Task statement: Return the following entries exactly, word for word.

[Data section — start]

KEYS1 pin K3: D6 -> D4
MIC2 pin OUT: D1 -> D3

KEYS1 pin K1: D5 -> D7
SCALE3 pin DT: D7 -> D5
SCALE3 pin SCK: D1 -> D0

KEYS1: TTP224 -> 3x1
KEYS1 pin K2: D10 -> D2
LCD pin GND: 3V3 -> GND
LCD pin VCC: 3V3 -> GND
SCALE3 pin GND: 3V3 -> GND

[Data section — finish]

Result:
KEYS1 pin K3: D6 -> D4
MIC2 pin OUT: D1 -> D3

KEYS1 pin K1: D5 -> D7
SCALE3 pin DT: D7 -> D5
SCALE3 pin SCK: D1 -> D0

KEYS1: TTP224 -> 3x1
KEYS1 pin K2: D10 -> D2
LCD pin GND: 3V3 -> GND
LCD pin VCC: 3V3 -> GND
SCALE3 pin GND: 3V3 -> GND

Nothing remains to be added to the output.